• [DIRECTIONS]: Below are records that should be duplicated exactly, with no image retained.

BEGIN MATERIAL PROVIDED

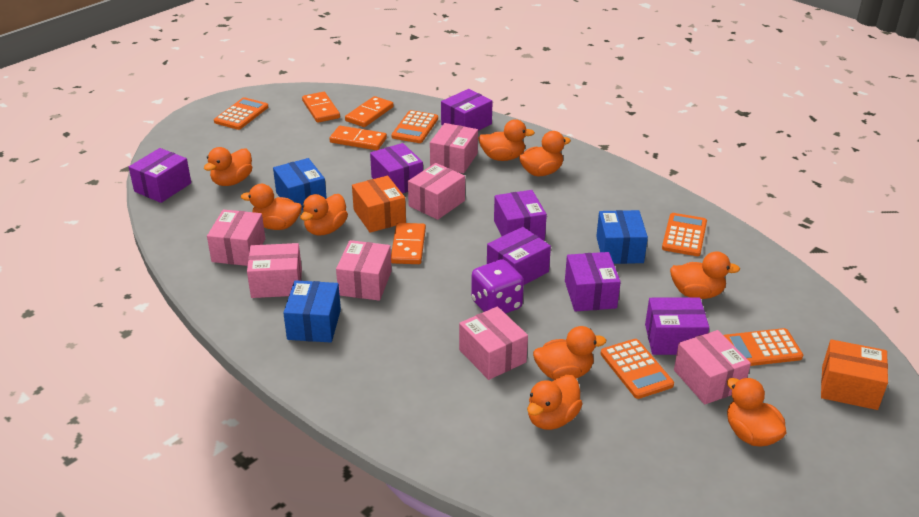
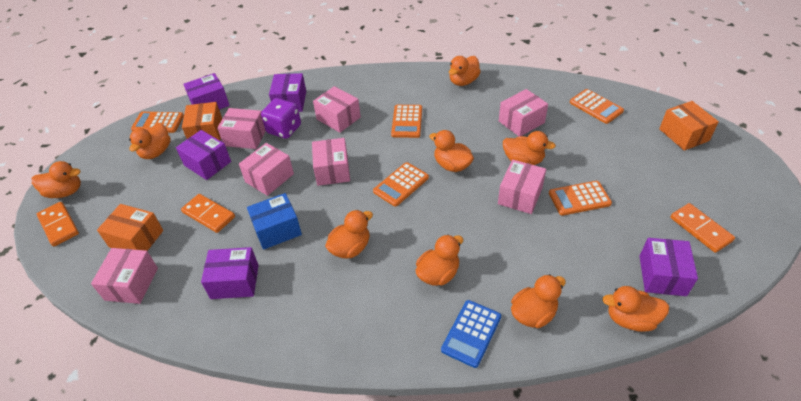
blue box: 3 -> 1
blue calculator: 0 -> 1
orange box: 2 -> 3
orange domino: 4 -> 3
purple box: 7 -> 5

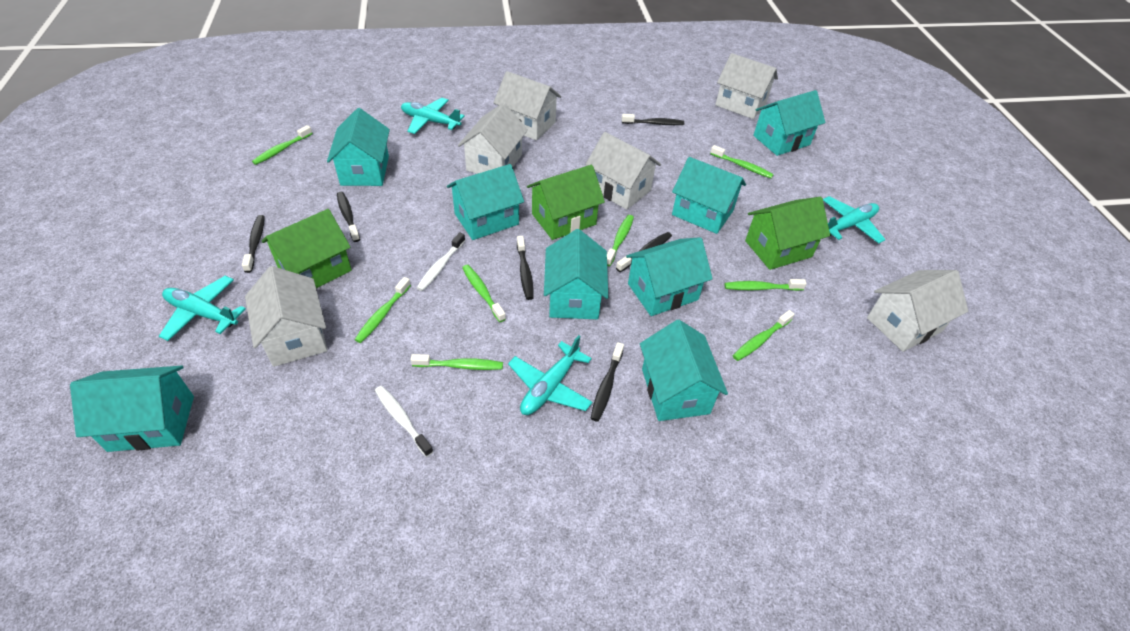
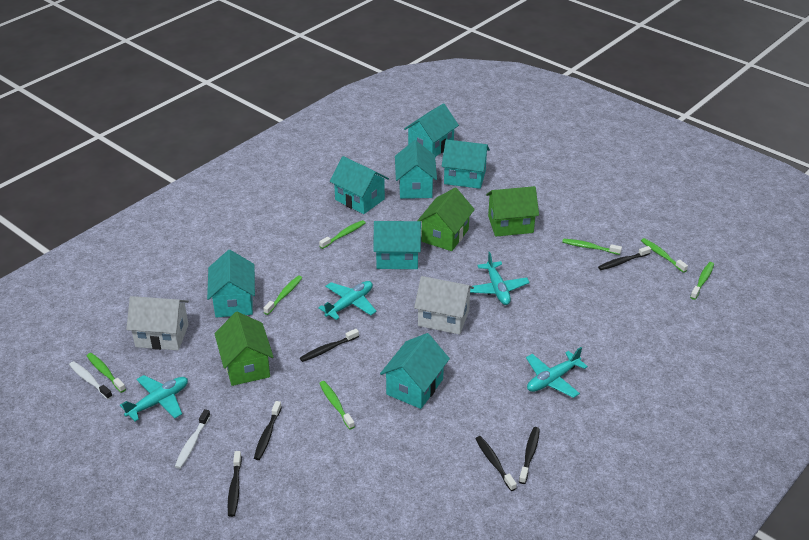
green toothbrush: 8 -> 7
turquoise house: 8 -> 7
white house: 6 -> 2

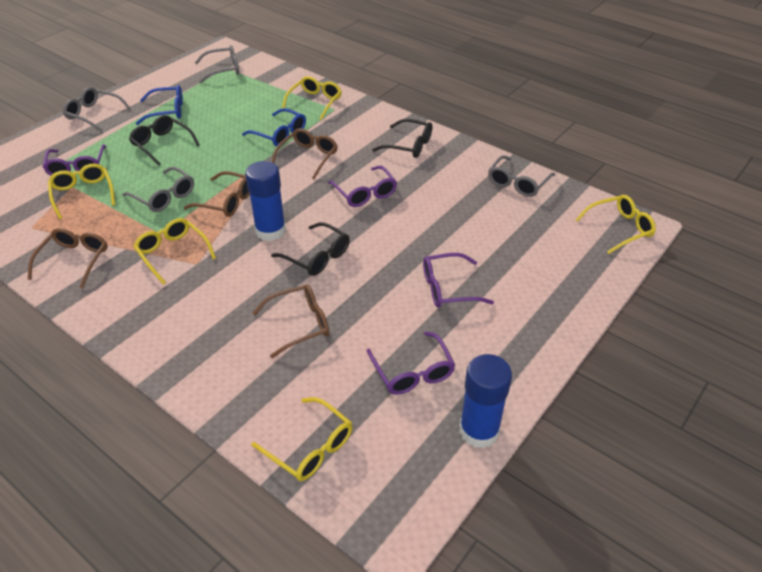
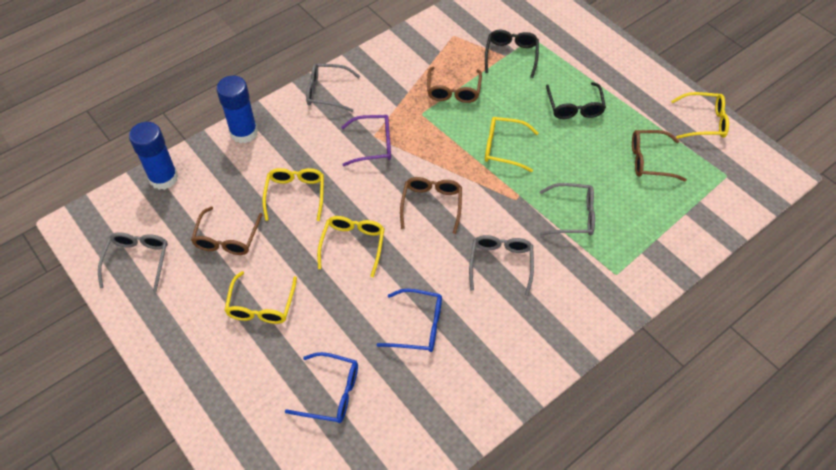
black glasses: 3 -> 2
purple glasses: 4 -> 1

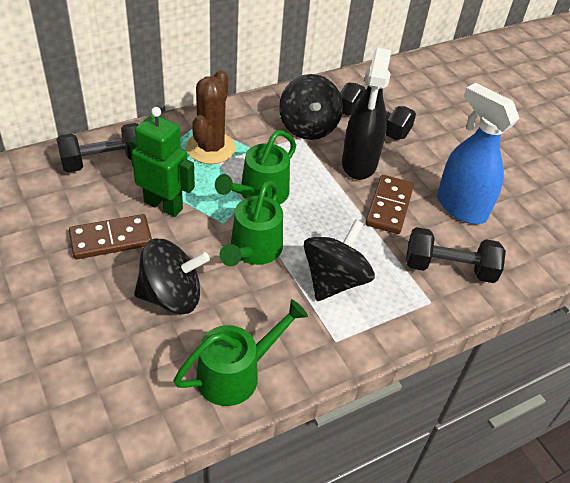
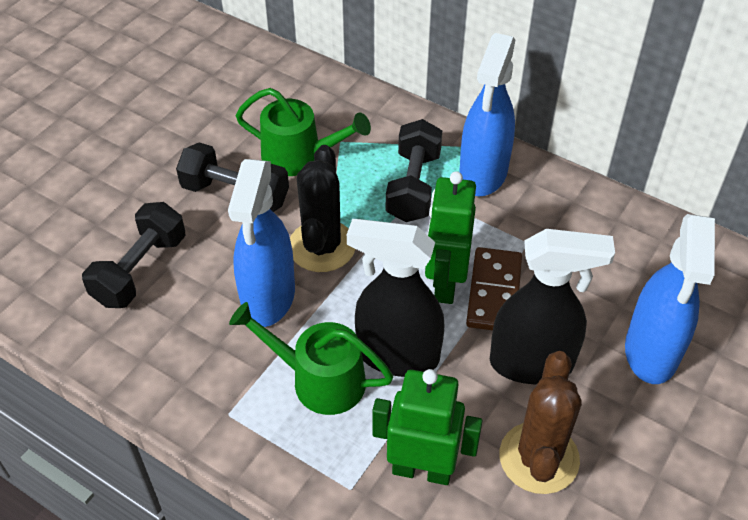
black cactus: 0 -> 1
black spinning top: 3 -> 0
black spray bottle: 1 -> 2
blue spray bottle: 1 -> 3
brown domino: 2 -> 1
green robot: 1 -> 2
green watering can: 3 -> 2

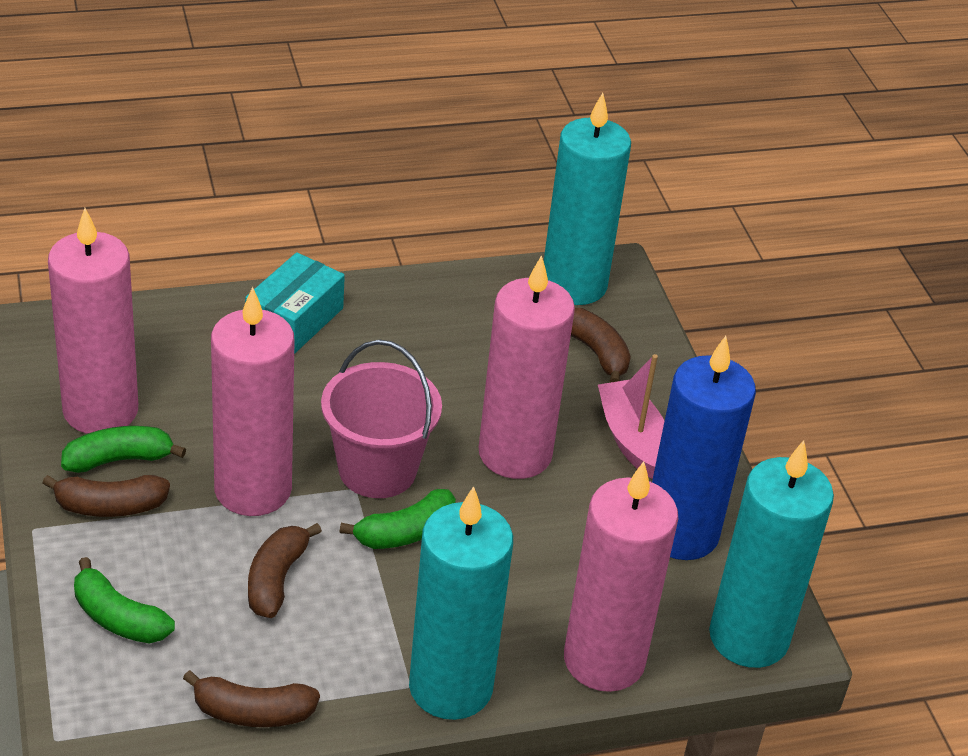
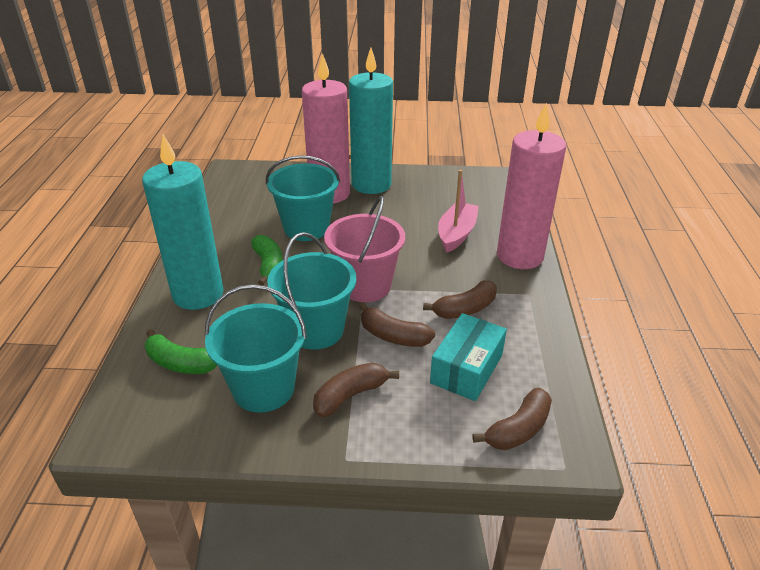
blue candle: 1 -> 0
green banana: 3 -> 2
pink candle: 4 -> 2
turquoise bucket: 0 -> 3
turquoise candle: 3 -> 2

END MATERIAL PROVIDED

• [REPLY TO THE TASK]:
blue box: 3 -> 1
blue calculator: 0 -> 1
orange box: 2 -> 3
orange domino: 4 -> 3
purple box: 7 -> 5

green toothbrush: 8 -> 7
turquoise house: 8 -> 7
white house: 6 -> 2

black glasses: 3 -> 2
purple glasses: 4 -> 1

black cactus: 0 -> 1
black spinning top: 3 -> 0
black spray bottle: 1 -> 2
blue spray bottle: 1 -> 3
brown domino: 2 -> 1
green robot: 1 -> 2
green watering can: 3 -> 2

blue candle: 1 -> 0
green banana: 3 -> 2
pink candle: 4 -> 2
turquoise bucket: 0 -> 3
turquoise candle: 3 -> 2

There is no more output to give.